PROMPT
In the entries below, find the line with "Someone put down the goma" and print exactly every line from there up to and including the line with "Someone carried the tijeras", with no other lines.

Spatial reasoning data
------------------------------

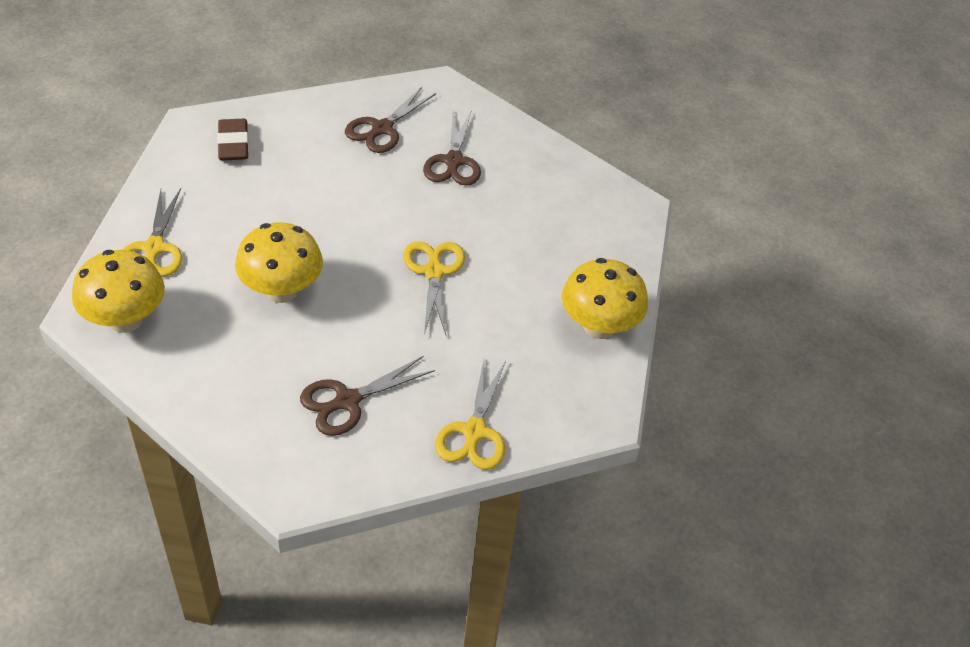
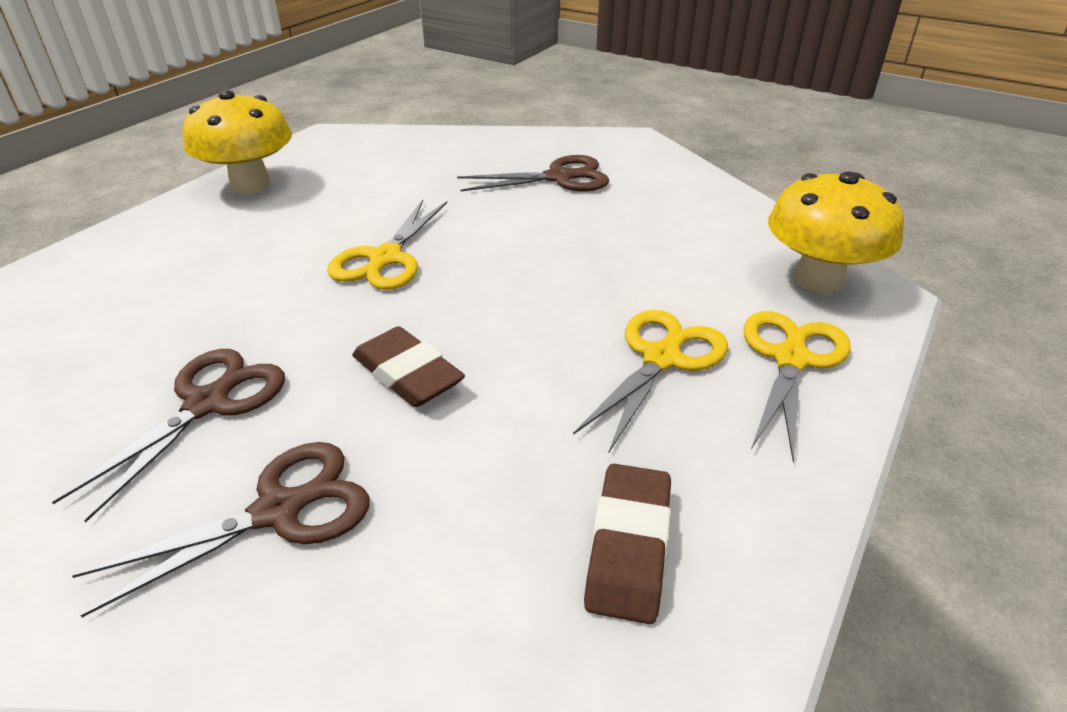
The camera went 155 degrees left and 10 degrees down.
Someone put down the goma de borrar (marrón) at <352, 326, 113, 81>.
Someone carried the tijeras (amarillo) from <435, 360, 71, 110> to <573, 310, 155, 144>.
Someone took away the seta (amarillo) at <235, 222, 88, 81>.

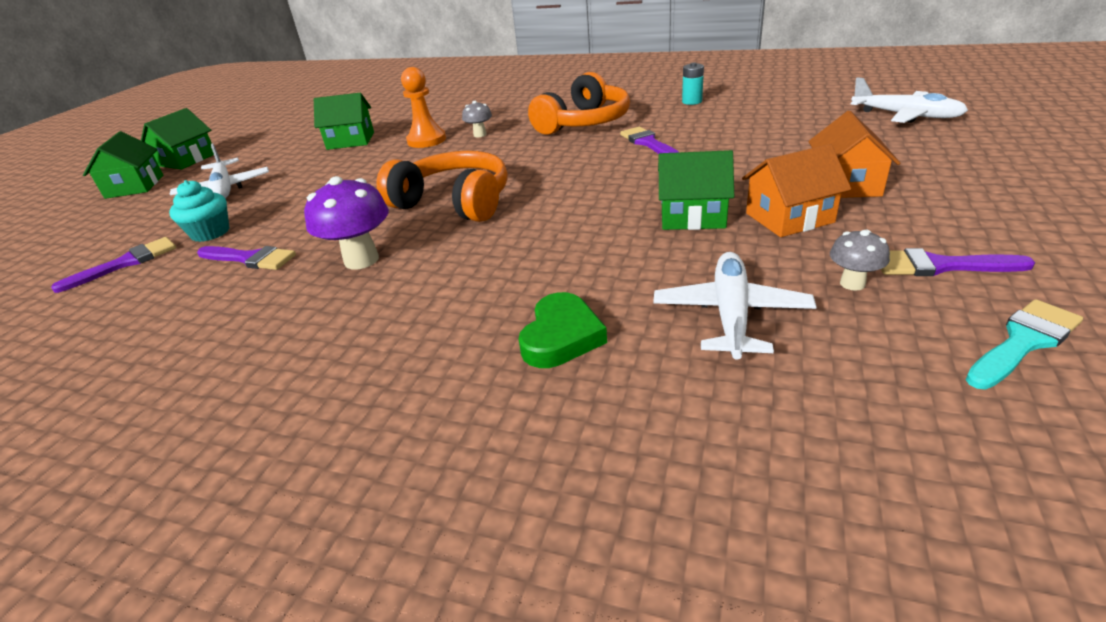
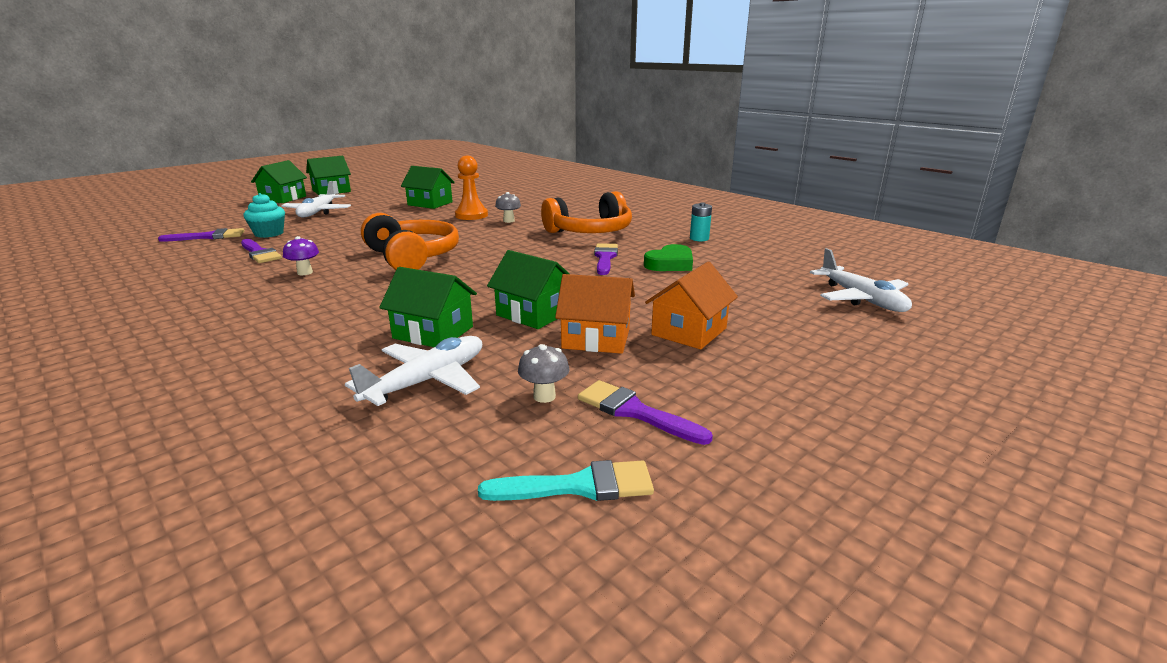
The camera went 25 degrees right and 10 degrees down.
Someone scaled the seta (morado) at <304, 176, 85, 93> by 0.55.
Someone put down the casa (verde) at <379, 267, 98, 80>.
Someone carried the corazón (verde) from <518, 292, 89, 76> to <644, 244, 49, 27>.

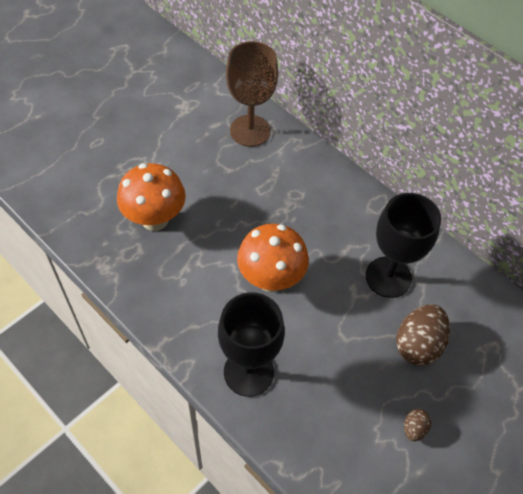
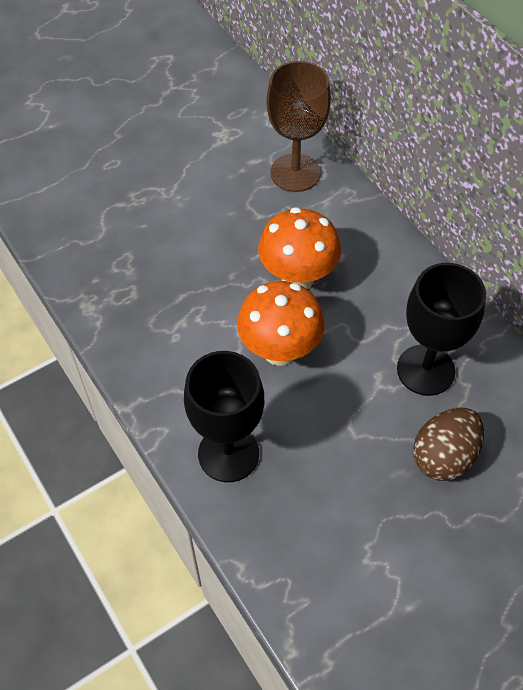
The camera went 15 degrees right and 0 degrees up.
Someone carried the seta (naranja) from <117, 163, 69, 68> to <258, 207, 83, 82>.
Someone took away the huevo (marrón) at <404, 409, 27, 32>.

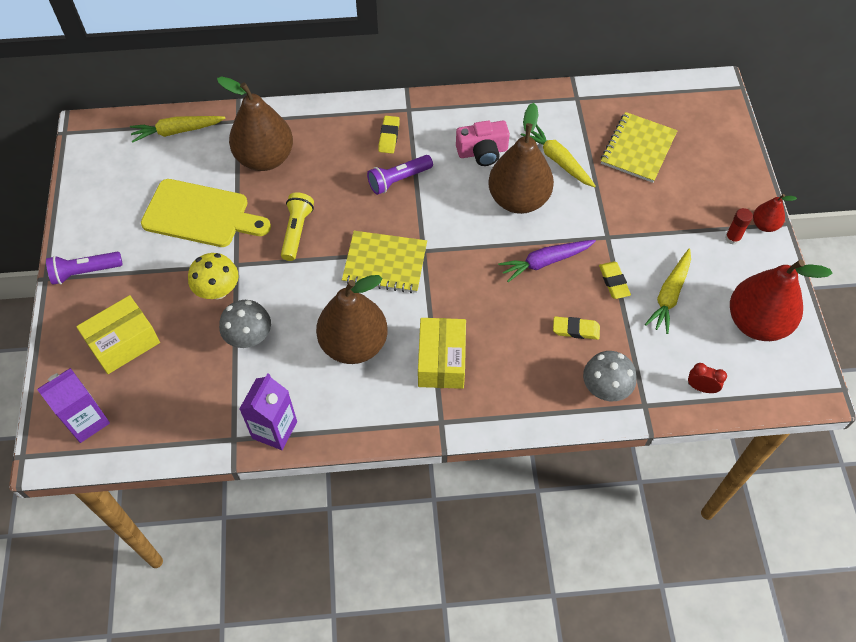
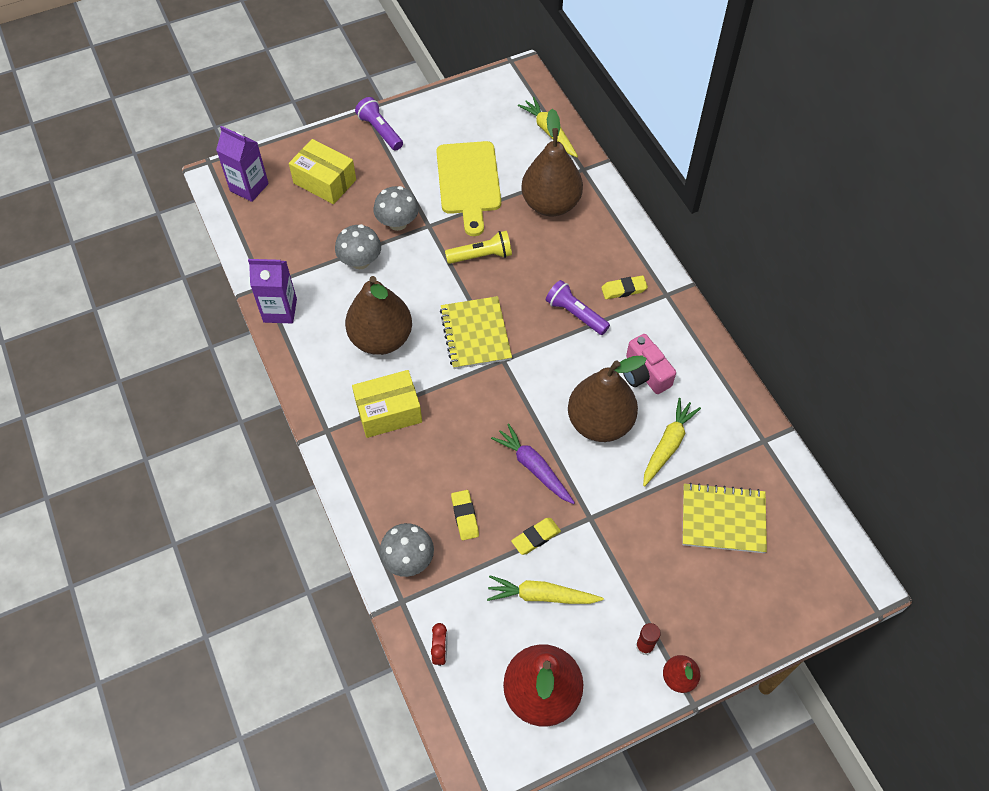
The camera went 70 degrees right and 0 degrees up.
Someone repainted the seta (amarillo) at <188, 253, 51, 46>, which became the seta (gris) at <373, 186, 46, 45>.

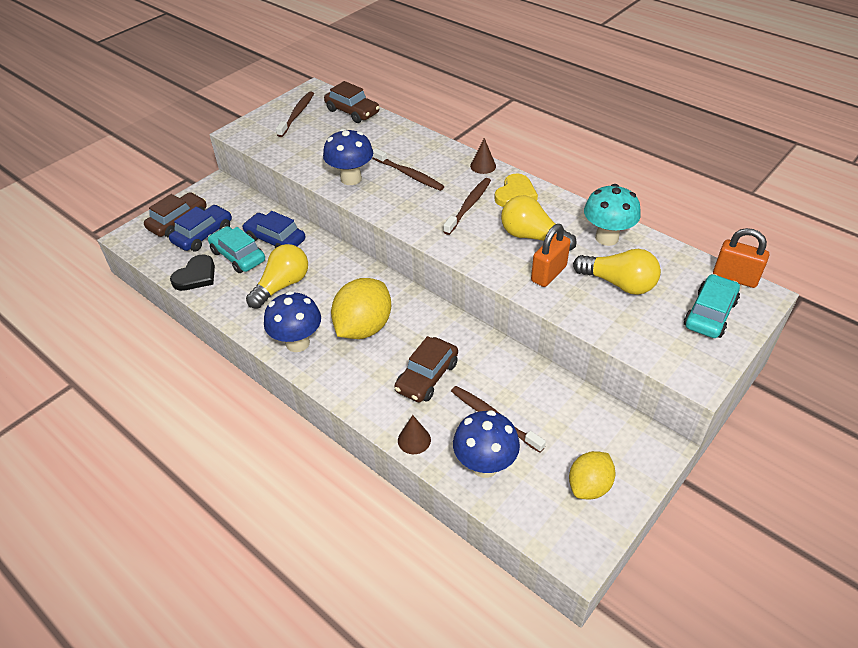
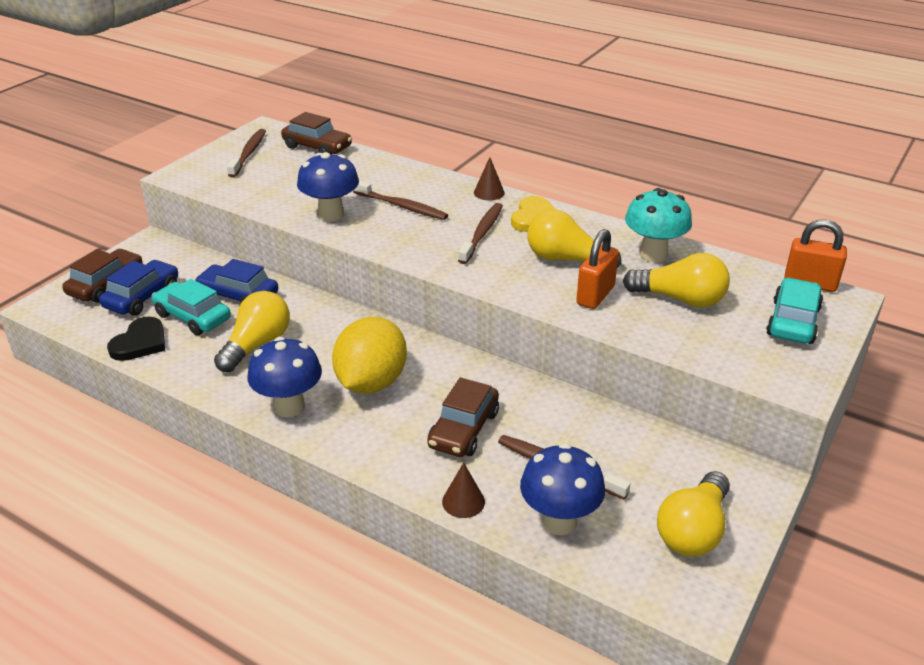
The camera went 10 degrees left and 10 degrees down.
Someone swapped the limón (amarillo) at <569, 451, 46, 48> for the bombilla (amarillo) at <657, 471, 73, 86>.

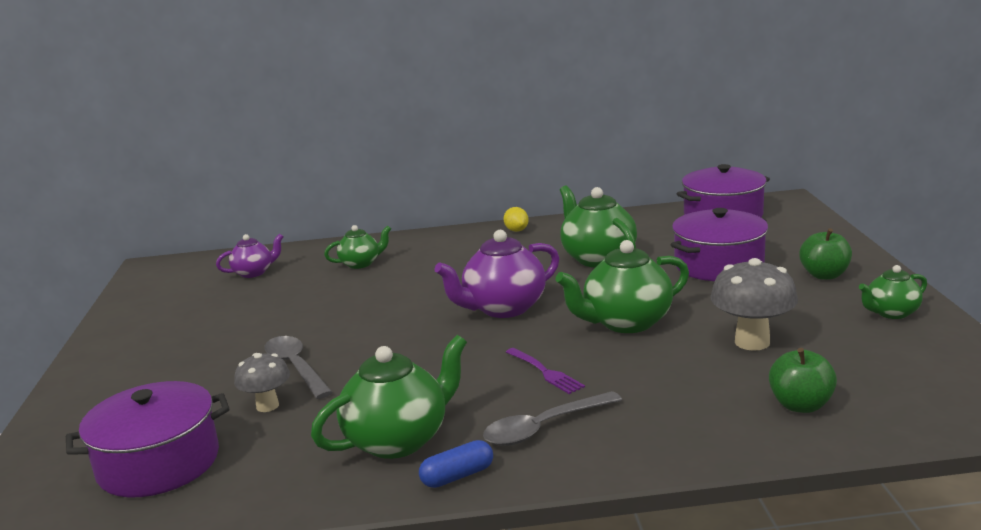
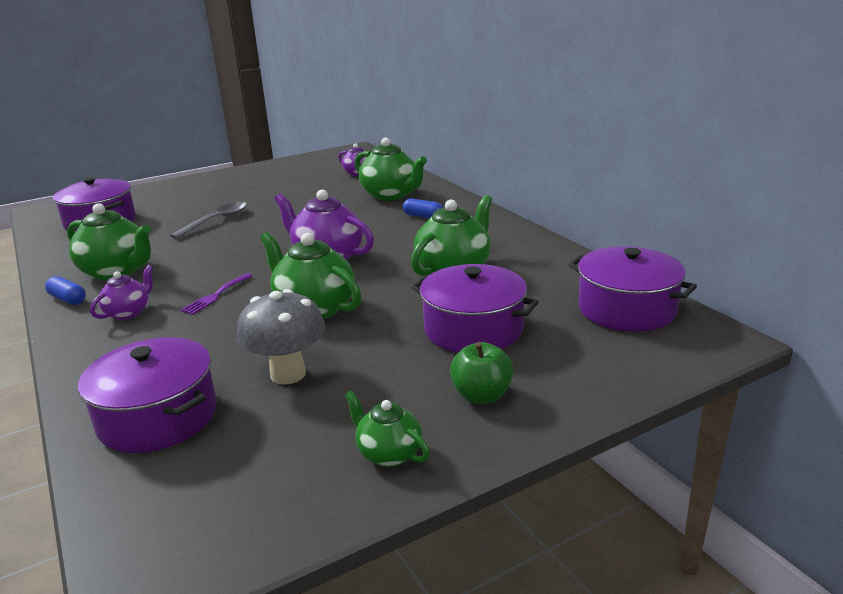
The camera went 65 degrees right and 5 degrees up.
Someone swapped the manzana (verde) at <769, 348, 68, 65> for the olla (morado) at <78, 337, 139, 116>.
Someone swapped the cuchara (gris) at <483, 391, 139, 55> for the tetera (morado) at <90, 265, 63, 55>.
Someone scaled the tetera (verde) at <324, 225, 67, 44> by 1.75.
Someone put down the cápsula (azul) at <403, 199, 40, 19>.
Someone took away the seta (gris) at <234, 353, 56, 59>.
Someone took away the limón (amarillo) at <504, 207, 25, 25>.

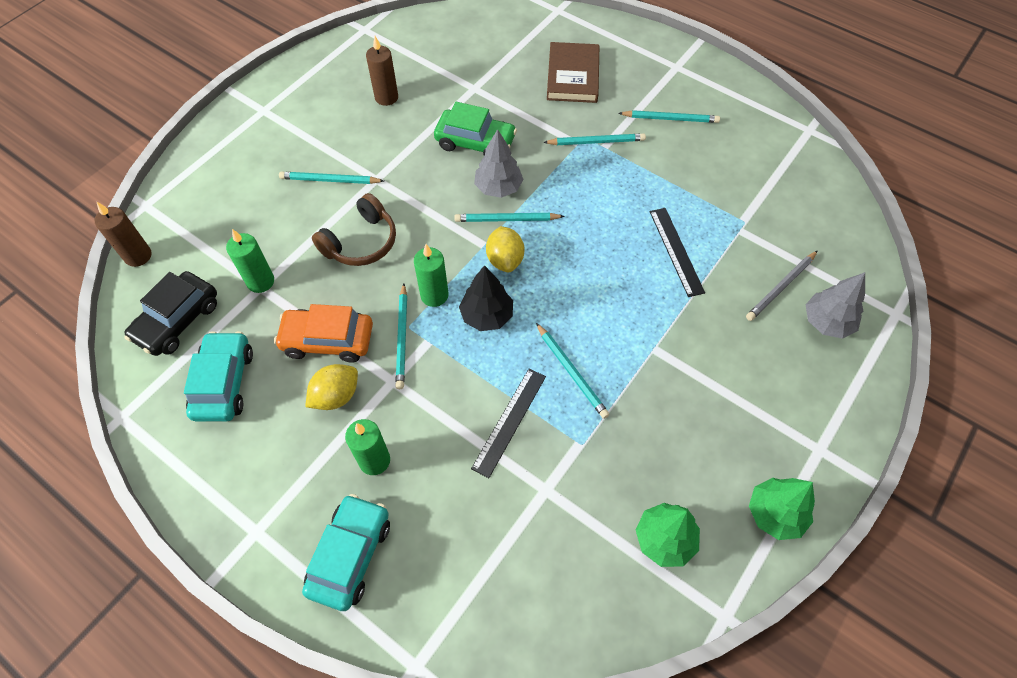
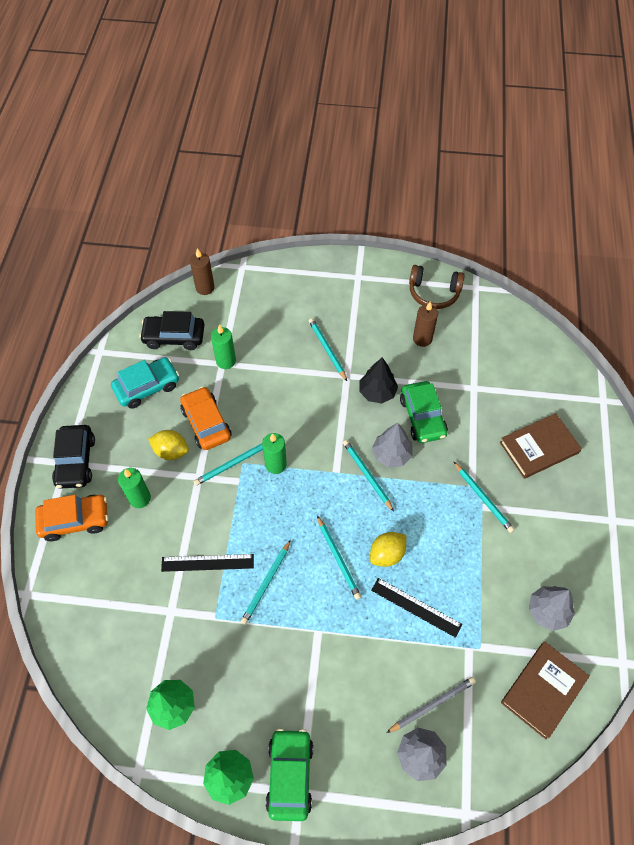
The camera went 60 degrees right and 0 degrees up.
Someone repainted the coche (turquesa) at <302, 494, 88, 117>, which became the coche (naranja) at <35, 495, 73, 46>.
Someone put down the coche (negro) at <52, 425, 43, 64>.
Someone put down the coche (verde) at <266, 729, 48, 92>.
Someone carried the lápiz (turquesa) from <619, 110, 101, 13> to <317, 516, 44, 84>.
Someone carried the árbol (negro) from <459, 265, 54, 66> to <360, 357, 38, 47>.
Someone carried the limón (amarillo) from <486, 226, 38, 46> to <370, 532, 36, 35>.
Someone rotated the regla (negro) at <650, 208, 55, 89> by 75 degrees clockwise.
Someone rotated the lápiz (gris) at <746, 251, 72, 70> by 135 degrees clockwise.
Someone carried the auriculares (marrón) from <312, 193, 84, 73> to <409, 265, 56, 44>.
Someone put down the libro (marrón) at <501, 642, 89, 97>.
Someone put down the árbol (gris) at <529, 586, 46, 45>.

------------------------------

RESPONSE
Someone put down the goma de borrar (marrón) at <352, 326, 113, 81>.
Someone carried the tijeras (amarillo) from <435, 360, 71, 110> to <573, 310, 155, 144>.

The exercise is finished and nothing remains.